§ ASSIGNMENT: Word for word, restate every line from the one with "brown stacking toy: 1 -> 0" through the end of the records below, both included, and add nothing.

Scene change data
* * * * *
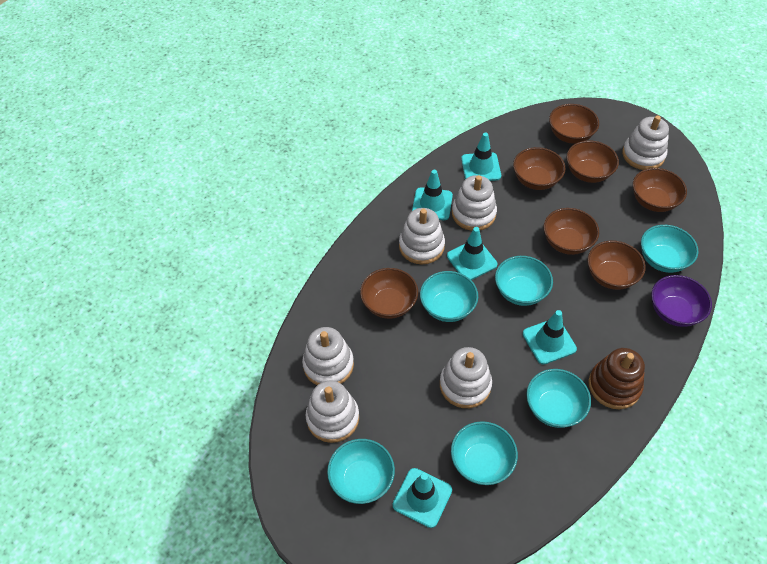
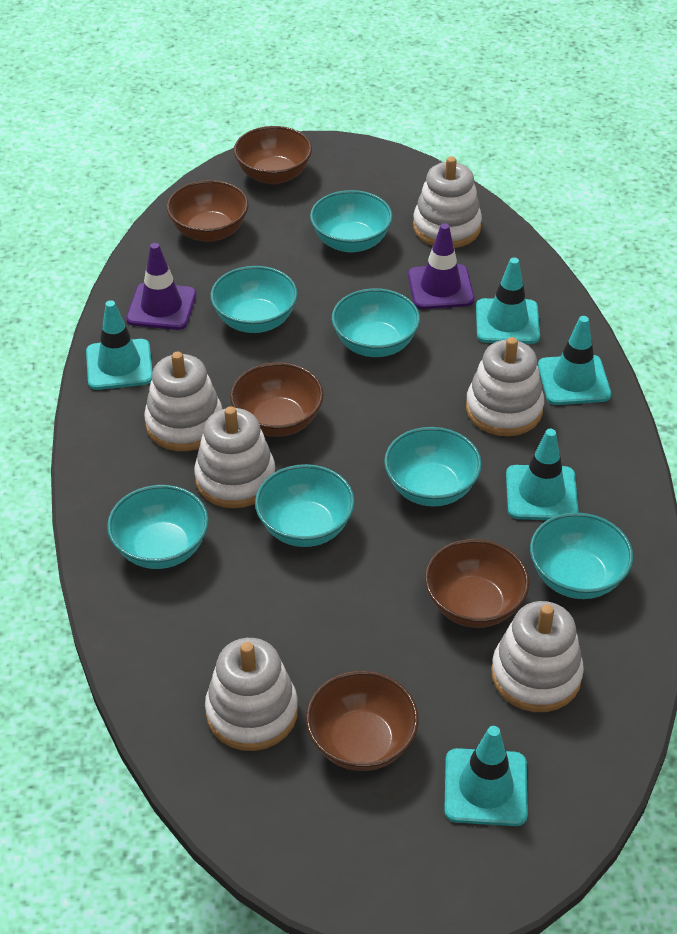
brown bowl: 7 -> 5
brown stacking toy: 1 -> 0
purple bowl: 1 -> 0
purple traffic cone: 0 -> 2
turquoise bowl: 6 -> 7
* * * * *
§ ANSWER SECTION:
brown stacking toy: 1 -> 0
purple bowl: 1 -> 0
purple traffic cone: 0 -> 2
turquoise bowl: 6 -> 7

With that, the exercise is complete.